*Work item*. Copies of all lines that contain "zener" are needed; take them from the data below.

*Data for this exercise*.
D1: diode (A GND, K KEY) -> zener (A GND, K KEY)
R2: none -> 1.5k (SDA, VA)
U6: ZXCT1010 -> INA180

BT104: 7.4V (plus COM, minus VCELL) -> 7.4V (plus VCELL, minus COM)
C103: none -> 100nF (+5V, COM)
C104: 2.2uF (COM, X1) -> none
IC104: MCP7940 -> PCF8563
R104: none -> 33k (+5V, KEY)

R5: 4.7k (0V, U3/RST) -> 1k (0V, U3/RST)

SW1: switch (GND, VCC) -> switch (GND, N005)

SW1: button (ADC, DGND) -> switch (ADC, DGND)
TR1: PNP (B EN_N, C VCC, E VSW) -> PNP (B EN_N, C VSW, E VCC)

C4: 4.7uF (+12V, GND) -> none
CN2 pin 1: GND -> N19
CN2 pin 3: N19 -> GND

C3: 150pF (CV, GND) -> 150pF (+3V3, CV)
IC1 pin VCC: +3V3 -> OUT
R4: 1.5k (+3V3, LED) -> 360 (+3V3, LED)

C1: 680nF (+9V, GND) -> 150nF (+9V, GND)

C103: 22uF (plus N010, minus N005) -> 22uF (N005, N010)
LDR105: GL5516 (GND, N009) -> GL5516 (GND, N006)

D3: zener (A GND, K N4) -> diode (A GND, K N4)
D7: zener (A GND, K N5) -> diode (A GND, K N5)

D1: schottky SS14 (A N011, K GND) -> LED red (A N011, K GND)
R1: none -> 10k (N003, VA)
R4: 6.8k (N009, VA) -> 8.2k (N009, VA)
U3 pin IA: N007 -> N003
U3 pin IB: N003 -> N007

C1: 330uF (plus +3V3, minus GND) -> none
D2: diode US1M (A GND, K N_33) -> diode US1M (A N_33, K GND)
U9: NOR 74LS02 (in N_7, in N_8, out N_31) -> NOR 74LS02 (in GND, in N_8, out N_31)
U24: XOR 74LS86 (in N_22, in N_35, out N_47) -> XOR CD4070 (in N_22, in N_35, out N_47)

*Response to the exercise*.
D1: diode (A GND, K KEY) -> zener (A GND, K KEY)
D3: zener (A GND, K N4) -> diode (A GND, K N4)
D7: zener (A GND, K N5) -> diode (A GND, K N5)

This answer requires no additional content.